## Exercise input:
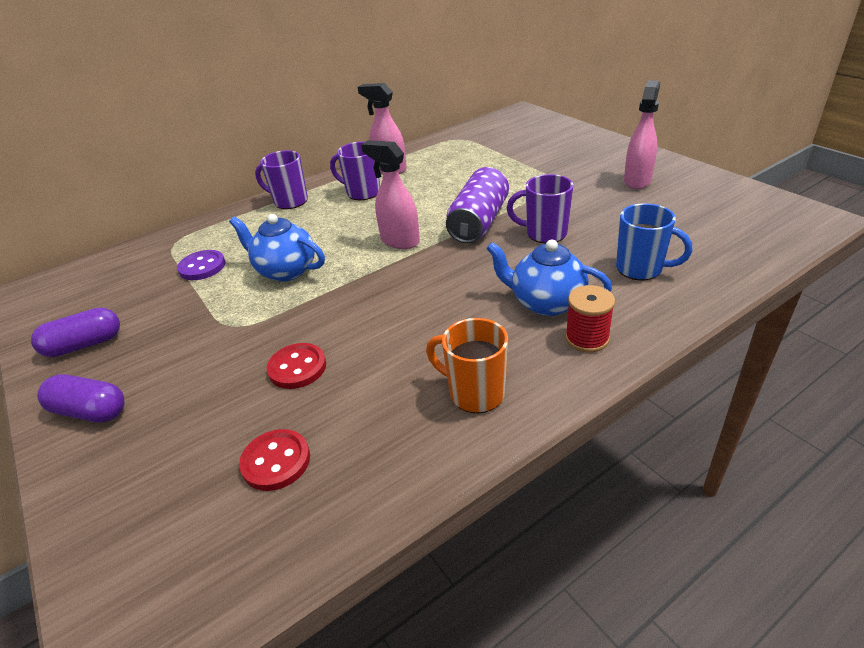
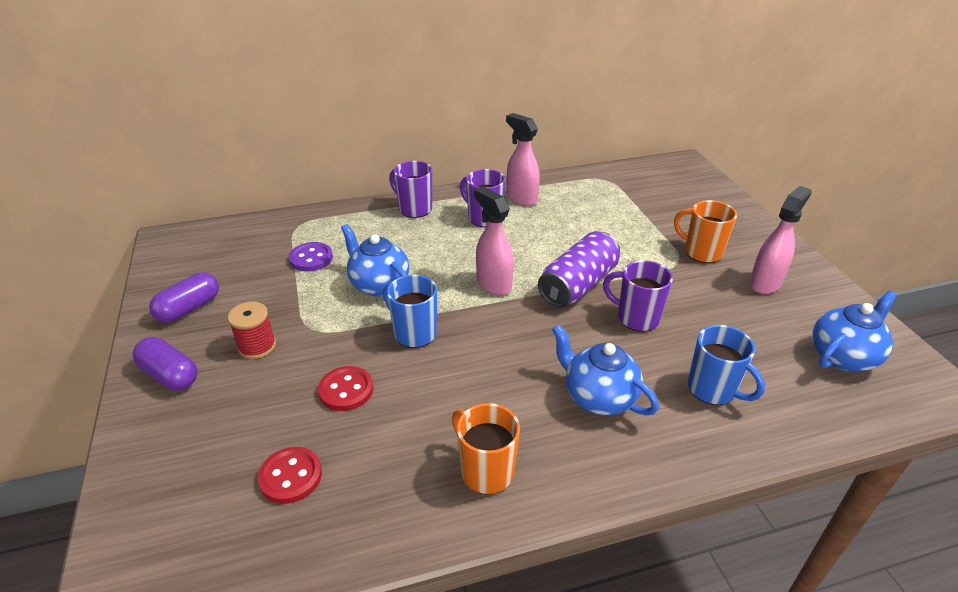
camera: 15 degrees right, 0 degrees up
(84, 345) = (189, 308): purple capsule -> purple capsule turned 45 degrees counterclockwise
(342, 301) = (414, 333): none -> blue mug
(572, 172) = (701, 252): none -> orange mug
(587, 338) = (618, 450): red spool -> red spool (257, 346)
(729, 216) = (843, 356): none -> blue teapot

## Exercise requirements:
Give back the material above exactly, with each picture removed.

## Response below:
camera: 15 degrees right, 0 degrees up
(84, 345) = (189, 308): purple capsule -> purple capsule turned 45 degrees counterclockwise
(342, 301) = (414, 333): none -> blue mug
(572, 172) = (701, 252): none -> orange mug
(587, 338) = (618, 450): red spool -> red spool (257, 346)
(729, 216) = (843, 356): none -> blue teapot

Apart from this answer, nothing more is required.